WORK TO DO. Gather and copy out every line in the listing below that contains the string "acciaccatura". Case matters.

Saved entries
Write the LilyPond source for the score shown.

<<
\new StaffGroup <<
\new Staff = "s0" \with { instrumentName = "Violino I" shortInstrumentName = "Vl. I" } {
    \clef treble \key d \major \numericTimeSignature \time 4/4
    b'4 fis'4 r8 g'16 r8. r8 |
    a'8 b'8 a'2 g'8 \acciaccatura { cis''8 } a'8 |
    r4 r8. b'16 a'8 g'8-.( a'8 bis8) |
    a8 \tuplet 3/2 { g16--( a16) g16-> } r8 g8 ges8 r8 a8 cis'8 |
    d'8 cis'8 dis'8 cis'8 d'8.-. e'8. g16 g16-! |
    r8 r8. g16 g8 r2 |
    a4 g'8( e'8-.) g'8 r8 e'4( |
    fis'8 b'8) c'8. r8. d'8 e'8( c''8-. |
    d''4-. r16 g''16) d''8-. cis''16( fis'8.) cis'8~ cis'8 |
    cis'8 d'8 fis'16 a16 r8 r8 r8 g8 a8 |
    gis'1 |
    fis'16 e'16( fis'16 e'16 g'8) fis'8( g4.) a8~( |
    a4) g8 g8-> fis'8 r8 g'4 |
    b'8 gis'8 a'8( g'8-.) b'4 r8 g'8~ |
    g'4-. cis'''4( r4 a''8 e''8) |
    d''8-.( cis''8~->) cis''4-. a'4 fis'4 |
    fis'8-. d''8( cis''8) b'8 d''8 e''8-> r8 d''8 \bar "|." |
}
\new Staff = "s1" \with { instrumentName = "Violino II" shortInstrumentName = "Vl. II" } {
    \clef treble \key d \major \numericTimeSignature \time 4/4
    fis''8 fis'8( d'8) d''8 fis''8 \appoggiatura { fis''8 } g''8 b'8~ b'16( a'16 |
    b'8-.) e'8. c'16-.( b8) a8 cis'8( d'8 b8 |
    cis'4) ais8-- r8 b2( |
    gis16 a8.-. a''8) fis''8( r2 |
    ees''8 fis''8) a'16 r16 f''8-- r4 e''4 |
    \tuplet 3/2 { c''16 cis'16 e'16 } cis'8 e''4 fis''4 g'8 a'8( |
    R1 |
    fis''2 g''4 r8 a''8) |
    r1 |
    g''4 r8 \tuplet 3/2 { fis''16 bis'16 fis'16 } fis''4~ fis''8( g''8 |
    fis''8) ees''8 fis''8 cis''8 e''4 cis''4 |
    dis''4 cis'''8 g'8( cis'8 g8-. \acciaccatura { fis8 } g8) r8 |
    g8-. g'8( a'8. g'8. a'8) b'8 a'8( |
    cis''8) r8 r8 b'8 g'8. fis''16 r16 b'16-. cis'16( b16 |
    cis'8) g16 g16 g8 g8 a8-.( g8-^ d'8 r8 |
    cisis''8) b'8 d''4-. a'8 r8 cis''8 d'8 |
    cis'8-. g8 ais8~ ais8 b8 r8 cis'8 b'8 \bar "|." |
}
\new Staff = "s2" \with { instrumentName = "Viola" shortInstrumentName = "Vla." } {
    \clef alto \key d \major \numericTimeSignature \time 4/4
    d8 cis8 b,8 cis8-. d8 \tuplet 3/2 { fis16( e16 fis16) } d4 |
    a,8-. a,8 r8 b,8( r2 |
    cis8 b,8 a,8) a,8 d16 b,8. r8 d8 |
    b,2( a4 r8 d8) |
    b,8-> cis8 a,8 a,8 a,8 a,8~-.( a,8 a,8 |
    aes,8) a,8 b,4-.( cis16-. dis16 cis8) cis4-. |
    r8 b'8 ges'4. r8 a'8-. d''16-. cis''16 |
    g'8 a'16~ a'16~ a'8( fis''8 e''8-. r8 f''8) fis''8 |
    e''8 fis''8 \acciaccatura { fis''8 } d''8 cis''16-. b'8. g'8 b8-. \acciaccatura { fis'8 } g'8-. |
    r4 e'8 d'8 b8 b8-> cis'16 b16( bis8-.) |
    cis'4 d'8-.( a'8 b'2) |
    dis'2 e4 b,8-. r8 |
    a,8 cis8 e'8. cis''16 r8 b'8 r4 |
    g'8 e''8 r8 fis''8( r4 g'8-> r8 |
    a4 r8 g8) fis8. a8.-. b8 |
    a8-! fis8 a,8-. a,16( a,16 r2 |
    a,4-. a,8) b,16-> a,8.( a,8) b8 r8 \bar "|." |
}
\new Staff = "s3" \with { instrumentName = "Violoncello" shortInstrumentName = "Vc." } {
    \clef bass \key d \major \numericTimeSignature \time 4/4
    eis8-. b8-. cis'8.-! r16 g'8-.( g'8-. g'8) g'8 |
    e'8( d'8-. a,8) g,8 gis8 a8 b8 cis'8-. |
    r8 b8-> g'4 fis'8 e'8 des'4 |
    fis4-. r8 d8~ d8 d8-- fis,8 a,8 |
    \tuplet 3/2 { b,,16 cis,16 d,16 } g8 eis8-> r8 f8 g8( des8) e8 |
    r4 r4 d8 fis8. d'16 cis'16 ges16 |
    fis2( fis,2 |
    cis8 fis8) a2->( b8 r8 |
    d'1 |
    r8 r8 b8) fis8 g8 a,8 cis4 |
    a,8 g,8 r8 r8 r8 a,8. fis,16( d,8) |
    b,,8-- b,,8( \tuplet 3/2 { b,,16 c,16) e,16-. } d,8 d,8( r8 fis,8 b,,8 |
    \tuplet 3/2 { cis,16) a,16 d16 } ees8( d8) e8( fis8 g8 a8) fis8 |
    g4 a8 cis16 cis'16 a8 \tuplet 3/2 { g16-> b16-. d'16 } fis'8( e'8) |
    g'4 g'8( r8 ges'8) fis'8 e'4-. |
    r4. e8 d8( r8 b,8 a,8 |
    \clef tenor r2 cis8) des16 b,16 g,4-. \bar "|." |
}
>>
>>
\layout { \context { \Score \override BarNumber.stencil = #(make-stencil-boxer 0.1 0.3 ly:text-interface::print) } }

FINISHED ANSWER.
    a'8 b'8 a'2 g'8 \acciaccatura { cis''8 } a'8 |
    dis''4 cis'''8 g'8( cis'8 g8-. \acciaccatura { fis8 } g8) r8 |
    e''8 fis''8 \acciaccatura { fis''8 } d''8 cis''16-. b'8. g'8 b8-. \acciaccatura { fis'8 } g'8-. |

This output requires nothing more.